TASK REQUIREMENTS:
The response should contain all of the records, copied exactly, and none of the images.

Dataset records:
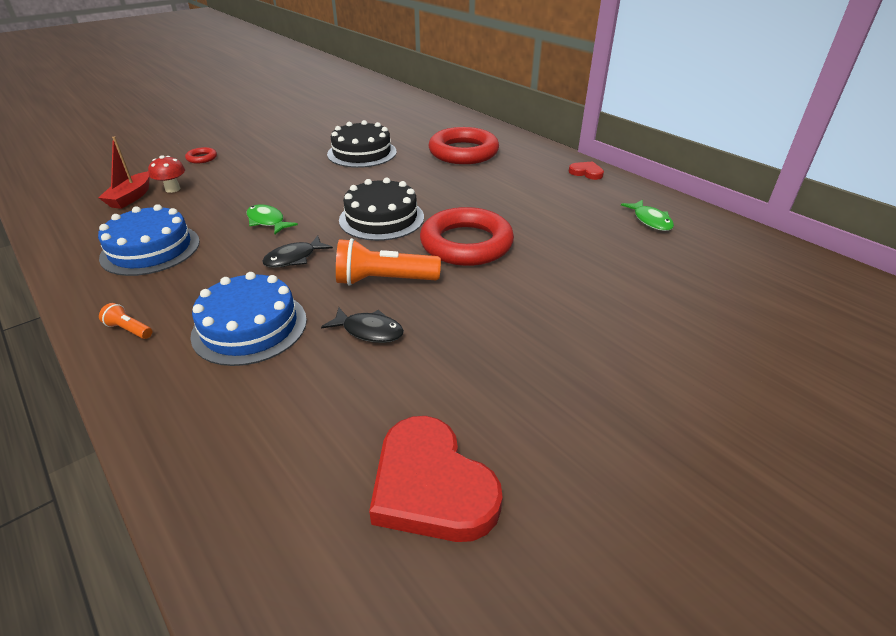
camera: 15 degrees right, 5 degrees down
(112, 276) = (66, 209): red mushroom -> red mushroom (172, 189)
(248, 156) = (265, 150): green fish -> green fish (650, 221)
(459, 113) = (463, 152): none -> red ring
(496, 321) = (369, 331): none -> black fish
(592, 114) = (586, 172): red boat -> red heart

FINISHED EXERCISE:
camera: 15 degrees right, 5 degrees down
(112, 276) = (66, 209): red mushroom -> red mushroom (172, 189)
(248, 156) = (265, 150): green fish -> green fish (650, 221)
(459, 113) = (463, 152): none -> red ring
(496, 321) = (369, 331): none -> black fish
(592, 114) = (586, 172): red boat -> red heart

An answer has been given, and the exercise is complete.